ABOUT THIS TASK —
Below are records with pictures. Transcribe exactly, and only, the lines from the line with "green L-shape: moved 3 px up" to the line with "yellow circle: moved 8 px right, 3 px down", both ends included, but not the pictures.

EXTRACTED DATA —
◆ ◆ ◆ ◆ ◆ ◆ ◆

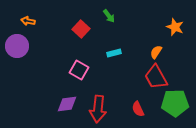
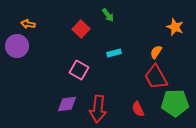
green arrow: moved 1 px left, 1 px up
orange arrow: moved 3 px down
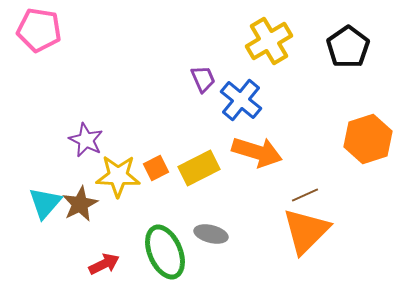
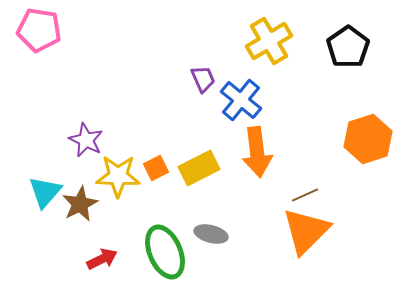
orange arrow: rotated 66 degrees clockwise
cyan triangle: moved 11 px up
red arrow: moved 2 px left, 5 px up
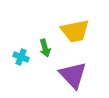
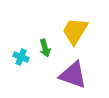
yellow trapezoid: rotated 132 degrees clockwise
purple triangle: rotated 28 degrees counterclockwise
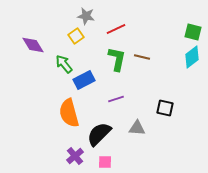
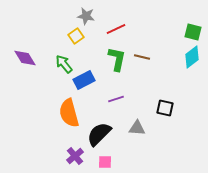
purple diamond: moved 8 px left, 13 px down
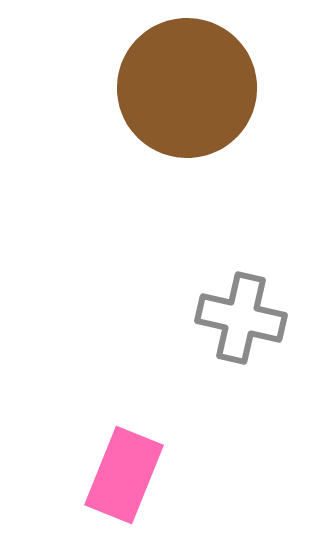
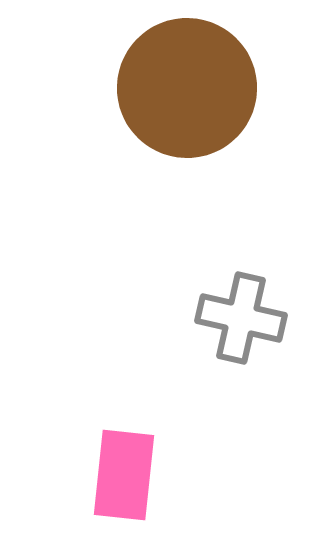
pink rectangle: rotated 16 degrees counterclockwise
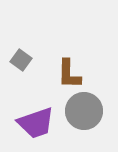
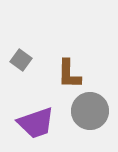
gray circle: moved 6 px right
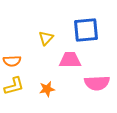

◆ ◆ ◆ ◆ ◆ ◆ ◆

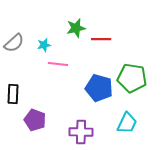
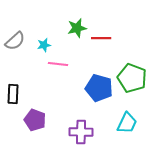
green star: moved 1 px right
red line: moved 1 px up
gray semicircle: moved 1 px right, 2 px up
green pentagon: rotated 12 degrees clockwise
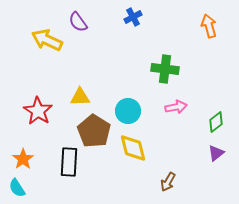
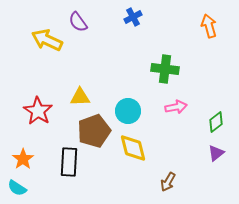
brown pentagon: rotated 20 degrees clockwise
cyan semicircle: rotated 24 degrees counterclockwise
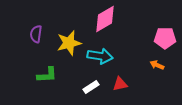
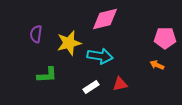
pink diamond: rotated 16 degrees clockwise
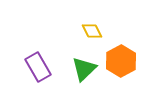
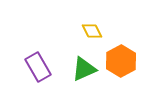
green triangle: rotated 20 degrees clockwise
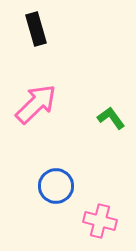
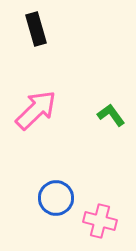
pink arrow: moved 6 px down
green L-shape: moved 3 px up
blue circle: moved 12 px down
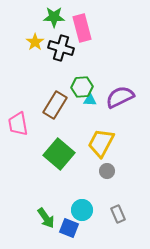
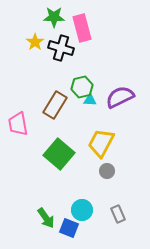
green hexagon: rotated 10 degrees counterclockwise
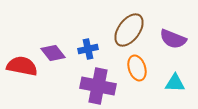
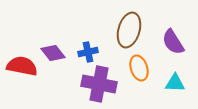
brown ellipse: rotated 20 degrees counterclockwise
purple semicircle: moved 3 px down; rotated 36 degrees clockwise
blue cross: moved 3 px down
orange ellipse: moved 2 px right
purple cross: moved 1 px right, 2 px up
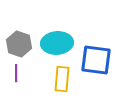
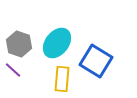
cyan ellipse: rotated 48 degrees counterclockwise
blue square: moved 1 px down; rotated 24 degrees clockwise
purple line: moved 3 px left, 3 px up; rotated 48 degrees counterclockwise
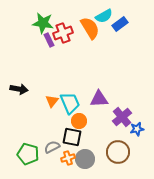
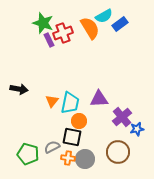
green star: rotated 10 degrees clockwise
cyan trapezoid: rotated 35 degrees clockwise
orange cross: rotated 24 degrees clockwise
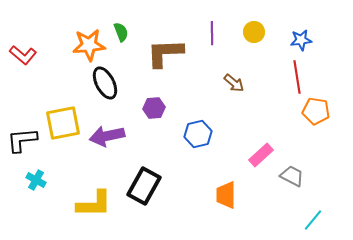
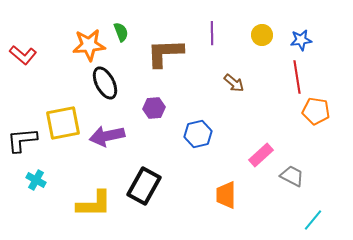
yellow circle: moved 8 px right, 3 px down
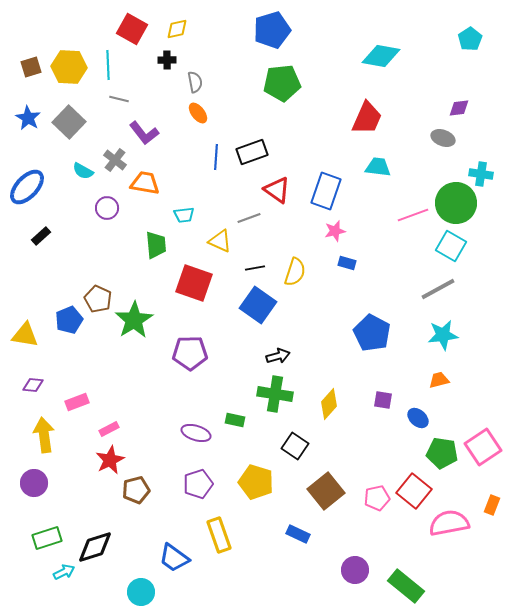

◆ ◆ ◆ ◆ ◆ ◆ ◆

ANSWER —
green L-shape: moved 3 px up
blue circle: moved 12 px down
green hexagon: rotated 10 degrees counterclockwise
brown ellipse: rotated 20 degrees counterclockwise
purple semicircle: moved 3 px down; rotated 36 degrees clockwise
blue cross: moved 3 px down
orange ellipse: moved 2 px right
purple cross: moved 1 px right, 2 px up
cyan ellipse: rotated 48 degrees counterclockwise
blue square: moved 1 px down; rotated 24 degrees clockwise
purple line: moved 3 px left, 3 px up; rotated 48 degrees counterclockwise
green star: rotated 10 degrees clockwise
cyan trapezoid: rotated 35 degrees clockwise
orange cross: rotated 24 degrees clockwise
yellow circle: moved 8 px right, 3 px down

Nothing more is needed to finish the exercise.